Restate word for word the lines of the material below, from the line with "green wallet: 3 -> 5" to the line with "green cylinder: 5 -> 6", both lines included, and no others.

SUPPLIED DATA
__________

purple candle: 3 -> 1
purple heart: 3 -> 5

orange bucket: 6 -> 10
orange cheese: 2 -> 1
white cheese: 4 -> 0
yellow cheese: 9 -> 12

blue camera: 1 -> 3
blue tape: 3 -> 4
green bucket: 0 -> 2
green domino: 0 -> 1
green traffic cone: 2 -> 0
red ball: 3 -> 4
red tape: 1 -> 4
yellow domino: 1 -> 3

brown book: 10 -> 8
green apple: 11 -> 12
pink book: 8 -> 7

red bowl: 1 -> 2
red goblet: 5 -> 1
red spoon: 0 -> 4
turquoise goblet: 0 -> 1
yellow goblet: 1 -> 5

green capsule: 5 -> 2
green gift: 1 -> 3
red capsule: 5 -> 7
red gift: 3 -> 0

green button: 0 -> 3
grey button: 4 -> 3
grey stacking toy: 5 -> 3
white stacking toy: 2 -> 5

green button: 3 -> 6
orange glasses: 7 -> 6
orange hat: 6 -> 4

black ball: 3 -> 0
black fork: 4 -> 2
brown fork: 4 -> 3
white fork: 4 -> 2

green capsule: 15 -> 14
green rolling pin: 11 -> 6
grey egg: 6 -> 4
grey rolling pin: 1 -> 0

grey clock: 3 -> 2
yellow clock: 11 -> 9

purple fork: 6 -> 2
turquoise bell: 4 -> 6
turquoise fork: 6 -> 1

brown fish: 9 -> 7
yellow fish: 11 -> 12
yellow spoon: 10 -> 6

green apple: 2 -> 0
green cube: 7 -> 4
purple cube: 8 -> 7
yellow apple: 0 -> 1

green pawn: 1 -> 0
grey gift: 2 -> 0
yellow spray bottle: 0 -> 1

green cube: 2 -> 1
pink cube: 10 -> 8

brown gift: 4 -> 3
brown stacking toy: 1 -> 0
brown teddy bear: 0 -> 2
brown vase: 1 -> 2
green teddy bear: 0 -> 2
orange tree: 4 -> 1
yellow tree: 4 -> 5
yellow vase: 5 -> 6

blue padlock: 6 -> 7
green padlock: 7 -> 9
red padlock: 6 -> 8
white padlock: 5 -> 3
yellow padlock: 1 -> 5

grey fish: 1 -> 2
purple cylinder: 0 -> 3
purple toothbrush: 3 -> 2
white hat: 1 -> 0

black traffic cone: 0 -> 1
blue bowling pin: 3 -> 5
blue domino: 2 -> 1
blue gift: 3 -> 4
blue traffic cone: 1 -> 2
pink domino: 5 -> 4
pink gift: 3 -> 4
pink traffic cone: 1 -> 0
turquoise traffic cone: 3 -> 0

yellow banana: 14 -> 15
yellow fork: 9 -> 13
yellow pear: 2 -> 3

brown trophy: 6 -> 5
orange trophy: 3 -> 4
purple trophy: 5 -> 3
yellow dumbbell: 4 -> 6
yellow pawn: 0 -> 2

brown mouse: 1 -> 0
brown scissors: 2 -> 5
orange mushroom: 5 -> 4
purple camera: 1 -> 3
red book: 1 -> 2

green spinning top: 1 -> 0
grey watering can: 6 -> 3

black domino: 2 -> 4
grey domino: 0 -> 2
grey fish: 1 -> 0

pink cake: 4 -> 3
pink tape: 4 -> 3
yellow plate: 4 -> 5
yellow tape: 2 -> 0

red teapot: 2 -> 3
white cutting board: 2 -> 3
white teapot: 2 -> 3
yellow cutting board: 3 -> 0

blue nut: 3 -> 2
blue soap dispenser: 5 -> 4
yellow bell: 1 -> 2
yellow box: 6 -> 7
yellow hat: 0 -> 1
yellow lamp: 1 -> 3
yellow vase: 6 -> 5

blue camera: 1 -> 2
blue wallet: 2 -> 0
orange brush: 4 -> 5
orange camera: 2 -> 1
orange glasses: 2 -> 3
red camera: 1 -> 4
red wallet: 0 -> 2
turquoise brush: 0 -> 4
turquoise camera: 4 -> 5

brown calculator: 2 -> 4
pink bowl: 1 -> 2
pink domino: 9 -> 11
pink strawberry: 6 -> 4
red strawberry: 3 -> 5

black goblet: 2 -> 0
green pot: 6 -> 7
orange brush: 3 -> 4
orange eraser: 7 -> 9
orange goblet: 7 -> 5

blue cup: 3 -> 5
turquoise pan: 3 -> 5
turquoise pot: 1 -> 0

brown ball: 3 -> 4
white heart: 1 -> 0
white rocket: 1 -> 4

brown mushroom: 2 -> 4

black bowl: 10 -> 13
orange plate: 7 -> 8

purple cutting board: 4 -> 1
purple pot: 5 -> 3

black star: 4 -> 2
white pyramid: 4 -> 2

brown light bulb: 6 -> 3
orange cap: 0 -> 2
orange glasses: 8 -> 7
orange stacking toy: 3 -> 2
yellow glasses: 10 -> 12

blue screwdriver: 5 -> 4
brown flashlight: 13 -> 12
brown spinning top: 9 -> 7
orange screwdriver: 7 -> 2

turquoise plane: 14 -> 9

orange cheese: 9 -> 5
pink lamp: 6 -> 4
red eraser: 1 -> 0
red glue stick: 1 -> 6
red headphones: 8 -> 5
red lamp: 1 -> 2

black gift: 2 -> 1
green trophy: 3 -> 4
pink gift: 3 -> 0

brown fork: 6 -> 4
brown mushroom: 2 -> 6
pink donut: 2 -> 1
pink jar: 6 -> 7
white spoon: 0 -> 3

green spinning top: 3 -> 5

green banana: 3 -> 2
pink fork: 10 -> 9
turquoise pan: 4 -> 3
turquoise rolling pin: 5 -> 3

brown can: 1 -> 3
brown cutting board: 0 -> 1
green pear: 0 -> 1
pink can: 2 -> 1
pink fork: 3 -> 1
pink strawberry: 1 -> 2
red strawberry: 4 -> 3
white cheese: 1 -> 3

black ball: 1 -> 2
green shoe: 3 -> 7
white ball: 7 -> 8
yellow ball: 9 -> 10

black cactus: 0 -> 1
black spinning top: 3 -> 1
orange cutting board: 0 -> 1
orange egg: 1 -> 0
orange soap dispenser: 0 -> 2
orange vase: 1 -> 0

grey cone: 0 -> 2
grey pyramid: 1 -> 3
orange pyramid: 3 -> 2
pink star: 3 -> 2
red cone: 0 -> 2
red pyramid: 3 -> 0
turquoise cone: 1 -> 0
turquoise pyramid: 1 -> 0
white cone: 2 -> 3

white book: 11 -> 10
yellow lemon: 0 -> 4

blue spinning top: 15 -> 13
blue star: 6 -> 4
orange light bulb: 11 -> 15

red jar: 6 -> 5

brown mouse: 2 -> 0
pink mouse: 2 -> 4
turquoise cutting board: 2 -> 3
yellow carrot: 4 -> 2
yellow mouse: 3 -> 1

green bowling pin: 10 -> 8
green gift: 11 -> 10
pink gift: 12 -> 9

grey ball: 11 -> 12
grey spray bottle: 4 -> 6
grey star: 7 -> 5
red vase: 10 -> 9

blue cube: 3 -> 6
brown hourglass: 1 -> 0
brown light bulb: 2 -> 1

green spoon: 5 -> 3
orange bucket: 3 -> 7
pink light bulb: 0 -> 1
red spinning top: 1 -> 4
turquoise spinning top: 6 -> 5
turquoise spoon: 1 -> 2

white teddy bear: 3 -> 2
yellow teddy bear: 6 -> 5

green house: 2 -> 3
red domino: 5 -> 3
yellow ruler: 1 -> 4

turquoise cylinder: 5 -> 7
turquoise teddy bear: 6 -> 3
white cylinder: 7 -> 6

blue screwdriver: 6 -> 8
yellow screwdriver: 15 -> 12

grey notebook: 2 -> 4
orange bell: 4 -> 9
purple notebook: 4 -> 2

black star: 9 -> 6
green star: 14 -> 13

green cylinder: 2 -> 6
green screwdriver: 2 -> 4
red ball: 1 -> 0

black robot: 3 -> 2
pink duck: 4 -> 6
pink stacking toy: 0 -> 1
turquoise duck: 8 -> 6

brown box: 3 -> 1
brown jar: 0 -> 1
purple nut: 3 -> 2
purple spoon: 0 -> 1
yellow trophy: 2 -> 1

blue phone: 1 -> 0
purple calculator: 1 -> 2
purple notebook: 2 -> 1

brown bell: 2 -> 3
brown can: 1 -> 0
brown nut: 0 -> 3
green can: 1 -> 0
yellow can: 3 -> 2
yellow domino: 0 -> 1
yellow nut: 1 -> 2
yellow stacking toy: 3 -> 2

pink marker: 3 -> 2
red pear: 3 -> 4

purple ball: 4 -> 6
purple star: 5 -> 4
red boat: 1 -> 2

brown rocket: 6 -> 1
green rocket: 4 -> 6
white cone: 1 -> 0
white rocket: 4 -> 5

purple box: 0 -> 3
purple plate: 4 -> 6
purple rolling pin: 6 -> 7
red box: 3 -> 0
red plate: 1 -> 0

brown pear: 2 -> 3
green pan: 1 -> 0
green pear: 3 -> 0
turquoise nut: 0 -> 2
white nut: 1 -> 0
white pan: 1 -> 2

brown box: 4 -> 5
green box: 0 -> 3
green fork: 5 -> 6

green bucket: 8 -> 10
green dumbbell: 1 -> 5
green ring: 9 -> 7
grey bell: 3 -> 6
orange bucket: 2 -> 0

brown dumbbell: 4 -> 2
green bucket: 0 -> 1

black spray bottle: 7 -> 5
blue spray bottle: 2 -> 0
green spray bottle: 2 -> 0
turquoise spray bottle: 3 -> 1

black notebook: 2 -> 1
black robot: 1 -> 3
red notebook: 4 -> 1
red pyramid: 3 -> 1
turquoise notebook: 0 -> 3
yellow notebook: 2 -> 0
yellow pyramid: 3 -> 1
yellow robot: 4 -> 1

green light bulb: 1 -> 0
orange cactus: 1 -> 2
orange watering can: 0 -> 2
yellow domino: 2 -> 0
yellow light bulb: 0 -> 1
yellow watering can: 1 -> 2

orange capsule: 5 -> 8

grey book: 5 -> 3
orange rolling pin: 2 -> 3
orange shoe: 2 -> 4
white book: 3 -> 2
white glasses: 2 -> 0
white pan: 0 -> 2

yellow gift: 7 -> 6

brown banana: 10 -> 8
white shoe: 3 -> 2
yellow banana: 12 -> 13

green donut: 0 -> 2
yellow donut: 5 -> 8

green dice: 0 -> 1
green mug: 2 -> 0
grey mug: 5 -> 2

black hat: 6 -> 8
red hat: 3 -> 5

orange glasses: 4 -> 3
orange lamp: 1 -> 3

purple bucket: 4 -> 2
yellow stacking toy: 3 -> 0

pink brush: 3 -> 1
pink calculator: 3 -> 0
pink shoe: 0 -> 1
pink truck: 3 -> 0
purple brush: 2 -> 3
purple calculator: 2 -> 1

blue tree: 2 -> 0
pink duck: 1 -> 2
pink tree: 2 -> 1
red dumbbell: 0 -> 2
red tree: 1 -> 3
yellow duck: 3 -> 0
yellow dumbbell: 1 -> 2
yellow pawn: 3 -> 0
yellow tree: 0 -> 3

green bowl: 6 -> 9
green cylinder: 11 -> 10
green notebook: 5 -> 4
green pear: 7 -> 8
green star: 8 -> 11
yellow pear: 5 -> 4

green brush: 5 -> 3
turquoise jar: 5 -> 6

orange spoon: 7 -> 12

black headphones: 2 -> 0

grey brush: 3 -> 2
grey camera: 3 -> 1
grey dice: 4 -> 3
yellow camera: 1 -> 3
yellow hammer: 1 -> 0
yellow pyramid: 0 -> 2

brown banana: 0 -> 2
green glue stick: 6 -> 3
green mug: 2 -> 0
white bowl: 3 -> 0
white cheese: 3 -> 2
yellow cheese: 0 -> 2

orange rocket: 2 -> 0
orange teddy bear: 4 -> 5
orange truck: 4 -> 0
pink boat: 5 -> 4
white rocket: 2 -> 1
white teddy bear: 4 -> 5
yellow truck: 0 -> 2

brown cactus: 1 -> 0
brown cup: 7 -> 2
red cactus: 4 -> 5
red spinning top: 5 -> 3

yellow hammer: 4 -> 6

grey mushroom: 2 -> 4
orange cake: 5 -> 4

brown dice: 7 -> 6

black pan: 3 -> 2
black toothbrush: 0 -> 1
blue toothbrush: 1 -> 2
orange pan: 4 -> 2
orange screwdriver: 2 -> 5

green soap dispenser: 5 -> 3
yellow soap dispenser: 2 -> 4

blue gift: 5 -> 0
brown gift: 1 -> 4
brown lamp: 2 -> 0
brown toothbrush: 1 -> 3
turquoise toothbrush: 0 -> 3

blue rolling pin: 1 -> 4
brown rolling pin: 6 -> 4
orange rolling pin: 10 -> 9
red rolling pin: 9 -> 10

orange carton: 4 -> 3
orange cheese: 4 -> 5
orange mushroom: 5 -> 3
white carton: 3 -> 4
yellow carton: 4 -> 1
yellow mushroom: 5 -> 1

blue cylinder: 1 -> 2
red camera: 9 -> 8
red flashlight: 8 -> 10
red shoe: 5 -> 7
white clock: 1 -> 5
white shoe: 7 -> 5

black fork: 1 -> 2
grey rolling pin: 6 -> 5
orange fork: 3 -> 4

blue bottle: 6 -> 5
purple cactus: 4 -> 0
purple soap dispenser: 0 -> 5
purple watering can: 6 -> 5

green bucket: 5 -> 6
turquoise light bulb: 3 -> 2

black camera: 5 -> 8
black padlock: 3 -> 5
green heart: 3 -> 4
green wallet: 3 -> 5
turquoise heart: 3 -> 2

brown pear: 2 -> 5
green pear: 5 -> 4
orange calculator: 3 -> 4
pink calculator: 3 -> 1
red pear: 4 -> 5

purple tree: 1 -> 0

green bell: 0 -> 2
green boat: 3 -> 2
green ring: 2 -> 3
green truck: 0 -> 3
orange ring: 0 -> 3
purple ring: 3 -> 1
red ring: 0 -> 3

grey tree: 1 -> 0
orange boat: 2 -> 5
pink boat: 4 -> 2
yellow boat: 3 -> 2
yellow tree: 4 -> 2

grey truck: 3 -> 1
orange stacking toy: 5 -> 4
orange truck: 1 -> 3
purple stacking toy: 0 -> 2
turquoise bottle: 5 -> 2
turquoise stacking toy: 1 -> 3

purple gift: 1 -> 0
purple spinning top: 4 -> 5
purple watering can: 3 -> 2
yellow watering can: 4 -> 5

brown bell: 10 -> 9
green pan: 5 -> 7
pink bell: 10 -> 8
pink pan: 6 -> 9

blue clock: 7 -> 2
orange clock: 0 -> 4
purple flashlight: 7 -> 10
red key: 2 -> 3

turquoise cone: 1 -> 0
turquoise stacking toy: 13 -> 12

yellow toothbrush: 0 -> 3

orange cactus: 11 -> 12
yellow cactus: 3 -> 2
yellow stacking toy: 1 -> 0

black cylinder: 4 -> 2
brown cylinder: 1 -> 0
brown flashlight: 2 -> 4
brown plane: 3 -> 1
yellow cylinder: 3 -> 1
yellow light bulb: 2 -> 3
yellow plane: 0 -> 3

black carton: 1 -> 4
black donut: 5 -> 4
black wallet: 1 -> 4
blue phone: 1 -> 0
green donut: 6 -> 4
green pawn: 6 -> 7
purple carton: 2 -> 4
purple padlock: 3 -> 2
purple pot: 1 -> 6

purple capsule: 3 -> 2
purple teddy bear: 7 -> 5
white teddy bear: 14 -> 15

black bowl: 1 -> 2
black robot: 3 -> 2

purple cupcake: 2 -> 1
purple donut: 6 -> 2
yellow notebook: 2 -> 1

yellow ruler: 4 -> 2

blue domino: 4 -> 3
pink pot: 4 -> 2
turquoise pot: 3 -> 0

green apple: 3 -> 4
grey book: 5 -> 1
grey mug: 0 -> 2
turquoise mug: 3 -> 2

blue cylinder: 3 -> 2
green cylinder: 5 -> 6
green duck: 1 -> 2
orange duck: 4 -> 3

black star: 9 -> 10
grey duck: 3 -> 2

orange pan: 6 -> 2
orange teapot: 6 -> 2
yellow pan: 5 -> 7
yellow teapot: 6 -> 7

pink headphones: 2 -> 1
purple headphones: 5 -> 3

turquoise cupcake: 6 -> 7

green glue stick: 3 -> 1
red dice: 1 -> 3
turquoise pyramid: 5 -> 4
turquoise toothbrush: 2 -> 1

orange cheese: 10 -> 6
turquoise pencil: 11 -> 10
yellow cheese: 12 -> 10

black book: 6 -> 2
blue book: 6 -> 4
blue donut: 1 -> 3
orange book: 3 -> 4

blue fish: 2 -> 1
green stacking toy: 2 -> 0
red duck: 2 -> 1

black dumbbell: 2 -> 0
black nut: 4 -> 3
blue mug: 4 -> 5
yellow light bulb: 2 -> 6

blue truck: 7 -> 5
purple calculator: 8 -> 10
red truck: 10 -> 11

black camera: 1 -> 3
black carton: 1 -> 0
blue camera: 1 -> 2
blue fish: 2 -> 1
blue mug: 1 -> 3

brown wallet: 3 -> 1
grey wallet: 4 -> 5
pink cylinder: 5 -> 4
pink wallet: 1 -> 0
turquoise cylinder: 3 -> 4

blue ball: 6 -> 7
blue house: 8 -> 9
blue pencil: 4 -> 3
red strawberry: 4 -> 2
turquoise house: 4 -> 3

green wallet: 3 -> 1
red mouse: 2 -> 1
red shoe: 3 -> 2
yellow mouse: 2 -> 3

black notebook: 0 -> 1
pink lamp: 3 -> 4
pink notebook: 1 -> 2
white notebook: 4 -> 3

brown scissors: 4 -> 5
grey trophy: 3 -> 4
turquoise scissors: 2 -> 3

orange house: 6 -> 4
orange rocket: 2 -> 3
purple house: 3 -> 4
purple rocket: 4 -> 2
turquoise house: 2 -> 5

__________

FINAL ANSWER
green wallet: 3 -> 5
turquoise heart: 3 -> 2

brown pear: 2 -> 5
green pear: 5 -> 4
orange calculator: 3 -> 4
pink calculator: 3 -> 1
red pear: 4 -> 5

purple tree: 1 -> 0

green bell: 0 -> 2
green boat: 3 -> 2
green ring: 2 -> 3
green truck: 0 -> 3
orange ring: 0 -> 3
purple ring: 3 -> 1
red ring: 0 -> 3

grey tree: 1 -> 0
orange boat: 2 -> 5
pink boat: 4 -> 2
yellow boat: 3 -> 2
yellow tree: 4 -> 2

grey truck: 3 -> 1
orange stacking toy: 5 -> 4
orange truck: 1 -> 3
purple stacking toy: 0 -> 2
turquoise bottle: 5 -> 2
turquoise stacking toy: 1 -> 3

purple gift: 1 -> 0
purple spinning top: 4 -> 5
purple watering can: 3 -> 2
yellow watering can: 4 -> 5

brown bell: 10 -> 9
green pan: 5 -> 7
pink bell: 10 -> 8
pink pan: 6 -> 9

blue clock: 7 -> 2
orange clock: 0 -> 4
purple flashlight: 7 -> 10
red key: 2 -> 3

turquoise cone: 1 -> 0
turquoise stacking toy: 13 -> 12

yellow toothbrush: 0 -> 3

orange cactus: 11 -> 12
yellow cactus: 3 -> 2
yellow stacking toy: 1 -> 0

black cylinder: 4 -> 2
brown cylinder: 1 -> 0
brown flashlight: 2 -> 4
brown plane: 3 -> 1
yellow cylinder: 3 -> 1
yellow light bulb: 2 -> 3
yellow plane: 0 -> 3

black carton: 1 -> 4
black donut: 5 -> 4
black wallet: 1 -> 4
blue phone: 1 -> 0
green donut: 6 -> 4
green pawn: 6 -> 7
purple carton: 2 -> 4
purple padlock: 3 -> 2
purple pot: 1 -> 6

purple capsule: 3 -> 2
purple teddy bear: 7 -> 5
white teddy bear: 14 -> 15

black bowl: 1 -> 2
black robot: 3 -> 2

purple cupcake: 2 -> 1
purple donut: 6 -> 2
yellow notebook: 2 -> 1

yellow ruler: 4 -> 2

blue domino: 4 -> 3
pink pot: 4 -> 2
turquoise pot: 3 -> 0

green apple: 3 -> 4
grey book: 5 -> 1
grey mug: 0 -> 2
turquoise mug: 3 -> 2

blue cylinder: 3 -> 2
green cylinder: 5 -> 6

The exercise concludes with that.